*PROVIDED DATA:*
○ ○ ○ ○ ○
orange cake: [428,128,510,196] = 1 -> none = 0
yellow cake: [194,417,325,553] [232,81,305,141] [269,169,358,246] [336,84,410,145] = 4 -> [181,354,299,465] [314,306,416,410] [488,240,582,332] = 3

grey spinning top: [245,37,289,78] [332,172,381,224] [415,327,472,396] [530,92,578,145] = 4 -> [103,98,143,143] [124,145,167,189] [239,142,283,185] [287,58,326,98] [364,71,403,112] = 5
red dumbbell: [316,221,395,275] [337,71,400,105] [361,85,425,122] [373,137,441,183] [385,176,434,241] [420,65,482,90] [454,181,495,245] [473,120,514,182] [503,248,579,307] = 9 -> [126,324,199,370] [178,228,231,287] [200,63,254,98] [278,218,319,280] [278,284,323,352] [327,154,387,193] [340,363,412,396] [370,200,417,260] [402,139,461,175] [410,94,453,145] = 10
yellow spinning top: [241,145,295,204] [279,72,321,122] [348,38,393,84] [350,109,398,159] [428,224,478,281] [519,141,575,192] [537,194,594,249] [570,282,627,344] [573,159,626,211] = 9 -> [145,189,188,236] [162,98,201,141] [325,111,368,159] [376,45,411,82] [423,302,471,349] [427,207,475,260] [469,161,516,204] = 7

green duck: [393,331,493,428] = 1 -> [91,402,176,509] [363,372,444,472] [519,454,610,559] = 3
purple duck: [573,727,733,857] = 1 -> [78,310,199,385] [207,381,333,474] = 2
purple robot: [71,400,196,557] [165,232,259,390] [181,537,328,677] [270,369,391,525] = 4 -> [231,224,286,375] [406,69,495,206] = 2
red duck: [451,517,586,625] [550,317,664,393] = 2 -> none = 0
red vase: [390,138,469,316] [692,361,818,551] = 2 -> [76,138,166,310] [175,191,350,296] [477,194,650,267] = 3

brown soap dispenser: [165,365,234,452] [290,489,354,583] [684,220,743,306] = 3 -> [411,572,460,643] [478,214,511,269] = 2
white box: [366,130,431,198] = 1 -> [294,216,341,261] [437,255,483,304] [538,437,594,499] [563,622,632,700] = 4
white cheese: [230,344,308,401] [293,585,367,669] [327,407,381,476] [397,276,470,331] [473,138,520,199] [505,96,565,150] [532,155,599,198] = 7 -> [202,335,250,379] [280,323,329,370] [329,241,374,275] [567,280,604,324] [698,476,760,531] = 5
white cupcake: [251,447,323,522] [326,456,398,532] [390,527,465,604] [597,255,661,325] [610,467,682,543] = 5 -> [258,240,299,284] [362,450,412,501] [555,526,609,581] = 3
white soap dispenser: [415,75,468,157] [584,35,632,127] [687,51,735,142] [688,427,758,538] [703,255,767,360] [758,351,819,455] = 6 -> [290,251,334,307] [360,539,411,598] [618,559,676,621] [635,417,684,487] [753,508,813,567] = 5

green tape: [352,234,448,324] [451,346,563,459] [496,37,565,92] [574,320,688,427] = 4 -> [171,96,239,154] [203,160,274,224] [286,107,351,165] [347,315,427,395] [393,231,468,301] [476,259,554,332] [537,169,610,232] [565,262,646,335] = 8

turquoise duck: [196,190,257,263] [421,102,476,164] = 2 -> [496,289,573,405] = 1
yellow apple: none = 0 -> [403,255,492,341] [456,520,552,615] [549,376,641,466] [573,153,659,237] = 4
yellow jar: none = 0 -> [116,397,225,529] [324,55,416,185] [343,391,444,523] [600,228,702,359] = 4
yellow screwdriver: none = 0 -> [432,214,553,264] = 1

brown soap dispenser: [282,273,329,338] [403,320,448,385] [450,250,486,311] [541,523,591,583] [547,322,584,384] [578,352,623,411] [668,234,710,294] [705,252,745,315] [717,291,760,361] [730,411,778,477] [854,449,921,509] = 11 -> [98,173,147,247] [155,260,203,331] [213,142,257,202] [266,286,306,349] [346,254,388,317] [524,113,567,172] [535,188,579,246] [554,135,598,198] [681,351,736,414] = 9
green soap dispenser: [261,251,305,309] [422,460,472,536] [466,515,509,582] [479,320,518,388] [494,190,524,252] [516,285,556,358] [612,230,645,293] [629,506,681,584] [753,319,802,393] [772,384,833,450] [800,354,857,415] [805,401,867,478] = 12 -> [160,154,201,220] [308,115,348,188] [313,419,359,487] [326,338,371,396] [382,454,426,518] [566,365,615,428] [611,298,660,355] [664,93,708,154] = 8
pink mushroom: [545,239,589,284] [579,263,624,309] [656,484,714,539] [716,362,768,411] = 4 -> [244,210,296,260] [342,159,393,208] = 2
○ ○ ○ ○ ○
*TASK INSTRUCTIONS:* Each line of the material above needs to be returned exactly as written.

*RESPONSE TO THE TASK:*
orange cake: [428,128,510,196] = 1 -> none = 0
yellow cake: [194,417,325,553] [232,81,305,141] [269,169,358,246] [336,84,410,145] = 4 -> [181,354,299,465] [314,306,416,410] [488,240,582,332] = 3

grey spinning top: [245,37,289,78] [332,172,381,224] [415,327,472,396] [530,92,578,145] = 4 -> [103,98,143,143] [124,145,167,189] [239,142,283,185] [287,58,326,98] [364,71,403,112] = 5
red dumbbell: [316,221,395,275] [337,71,400,105] [361,85,425,122] [373,137,441,183] [385,176,434,241] [420,65,482,90] [454,181,495,245] [473,120,514,182] [503,248,579,307] = 9 -> [126,324,199,370] [178,228,231,287] [200,63,254,98] [278,218,319,280] [278,284,323,352] [327,154,387,193] [340,363,412,396] [370,200,417,260] [402,139,461,175] [410,94,453,145] = 10
yellow spinning top: [241,145,295,204] [279,72,321,122] [348,38,393,84] [350,109,398,159] [428,224,478,281] [519,141,575,192] [537,194,594,249] [570,282,627,344] [573,159,626,211] = 9 -> [145,189,188,236] [162,98,201,141] [325,111,368,159] [376,45,411,82] [423,302,471,349] [427,207,475,260] [469,161,516,204] = 7

green duck: [393,331,493,428] = 1 -> [91,402,176,509] [363,372,444,472] [519,454,610,559] = 3
purple duck: [573,727,733,857] = 1 -> [78,310,199,385] [207,381,333,474] = 2
purple robot: [71,400,196,557] [165,232,259,390] [181,537,328,677] [270,369,391,525] = 4 -> [231,224,286,375] [406,69,495,206] = 2
red duck: [451,517,586,625] [550,317,664,393] = 2 -> none = 0
red vase: [390,138,469,316] [692,361,818,551] = 2 -> [76,138,166,310] [175,191,350,296] [477,194,650,267] = 3

brown soap dispenser: [165,365,234,452] [290,489,354,583] [684,220,743,306] = 3 -> [411,572,460,643] [478,214,511,269] = 2
white box: [366,130,431,198] = 1 -> [294,216,341,261] [437,255,483,304] [538,437,594,499] [563,622,632,700] = 4
white cheese: [230,344,308,401] [293,585,367,669] [327,407,381,476] [397,276,470,331] [473,138,520,199] [505,96,565,150] [532,155,599,198] = 7 -> [202,335,250,379] [280,323,329,370] [329,241,374,275] [567,280,604,324] [698,476,760,531] = 5
white cupcake: [251,447,323,522] [326,456,398,532] [390,527,465,604] [597,255,661,325] [610,467,682,543] = 5 -> [258,240,299,284] [362,450,412,501] [555,526,609,581] = 3
white soap dispenser: [415,75,468,157] [584,35,632,127] [687,51,735,142] [688,427,758,538] [703,255,767,360] [758,351,819,455] = 6 -> [290,251,334,307] [360,539,411,598] [618,559,676,621] [635,417,684,487] [753,508,813,567] = 5

green tape: [352,234,448,324] [451,346,563,459] [496,37,565,92] [574,320,688,427] = 4 -> [171,96,239,154] [203,160,274,224] [286,107,351,165] [347,315,427,395] [393,231,468,301] [476,259,554,332] [537,169,610,232] [565,262,646,335] = 8

turquoise duck: [196,190,257,263] [421,102,476,164] = 2 -> [496,289,573,405] = 1
yellow apple: none = 0 -> [403,255,492,341] [456,520,552,615] [549,376,641,466] [573,153,659,237] = 4
yellow jar: none = 0 -> [116,397,225,529] [324,55,416,185] [343,391,444,523] [600,228,702,359] = 4
yellow screwdriver: none = 0 -> [432,214,553,264] = 1

brown soap dispenser: [282,273,329,338] [403,320,448,385] [450,250,486,311] [541,523,591,583] [547,322,584,384] [578,352,623,411] [668,234,710,294] [705,252,745,315] [717,291,760,361] [730,411,778,477] [854,449,921,509] = 11 -> [98,173,147,247] [155,260,203,331] [213,142,257,202] [266,286,306,349] [346,254,388,317] [524,113,567,172] [535,188,579,246] [554,135,598,198] [681,351,736,414] = 9
green soap dispenser: [261,251,305,309] [422,460,472,536] [466,515,509,582] [479,320,518,388] [494,190,524,252] [516,285,556,358] [612,230,645,293] [629,506,681,584] [753,319,802,393] [772,384,833,450] [800,354,857,415] [805,401,867,478] = 12 -> [160,154,201,220] [308,115,348,188] [313,419,359,487] [326,338,371,396] [382,454,426,518] [566,365,615,428] [611,298,660,355] [664,93,708,154] = 8
pink mushroom: [545,239,589,284] [579,263,624,309] [656,484,714,539] [716,362,768,411] = 4 -> [244,210,296,260] [342,159,393,208] = 2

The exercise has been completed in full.